### [Work to complete]
I'd like every entry returned exactly as it is, with the images left out.

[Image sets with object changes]

--

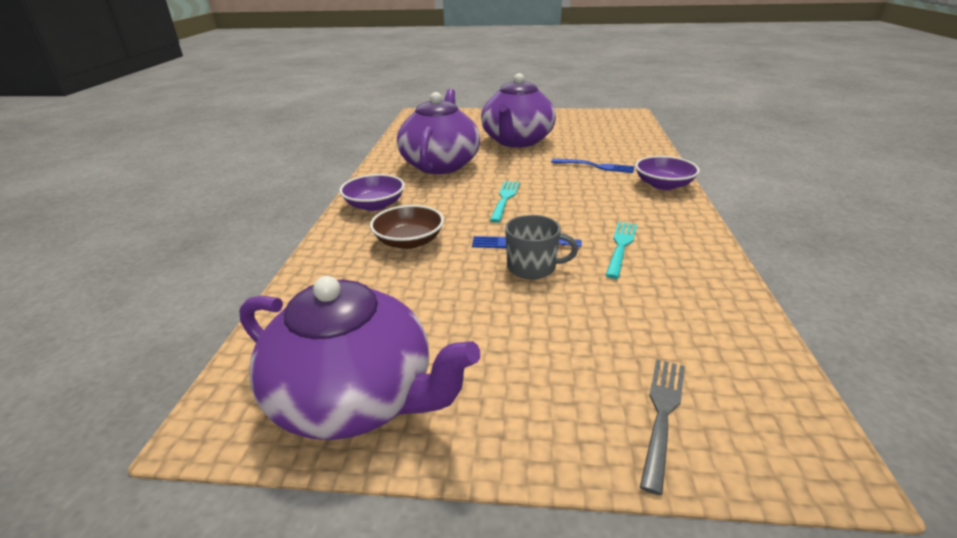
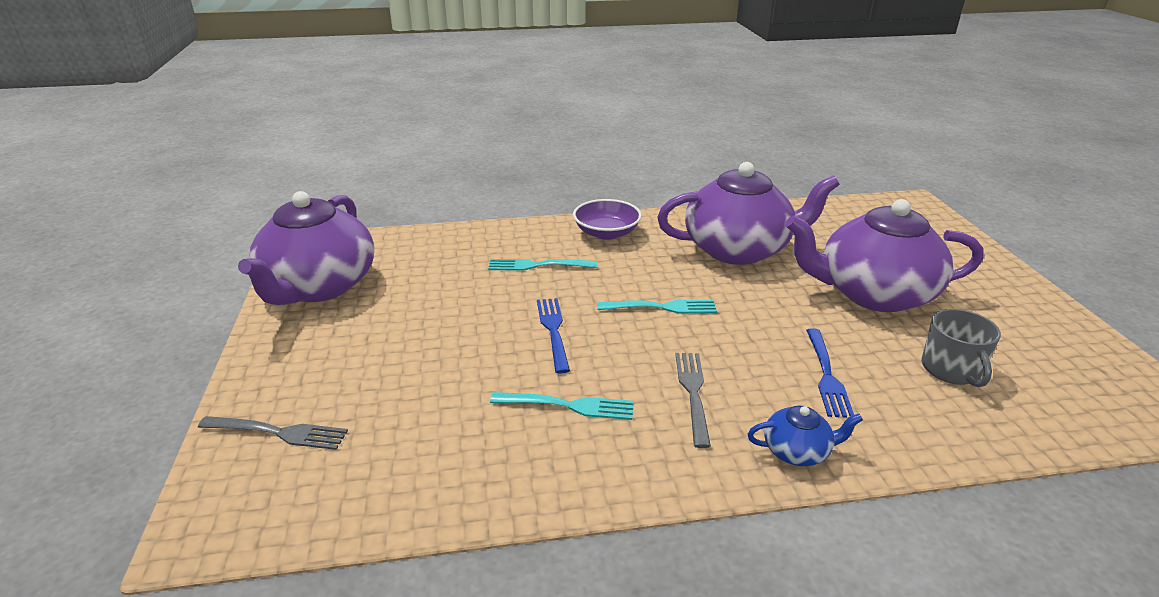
camera: 75 degrees right, 0 degrees up
(409, 241) = (537, 265): brown bowl -> turquoise fork
(533, 267) = (504, 343): grey mug -> grey mug (951, 370)
(609, 203) = (693, 393): none -> grey fork
(663, 185) = (797, 451): purple bowl -> blue teapot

--

### [Task result]
camera: 75 degrees right, 0 degrees up
(409, 241) = (537, 265): brown bowl -> turquoise fork
(533, 267) = (504, 343): grey mug -> grey mug (951, 370)
(609, 203) = (693, 393): none -> grey fork
(663, 185) = (797, 451): purple bowl -> blue teapot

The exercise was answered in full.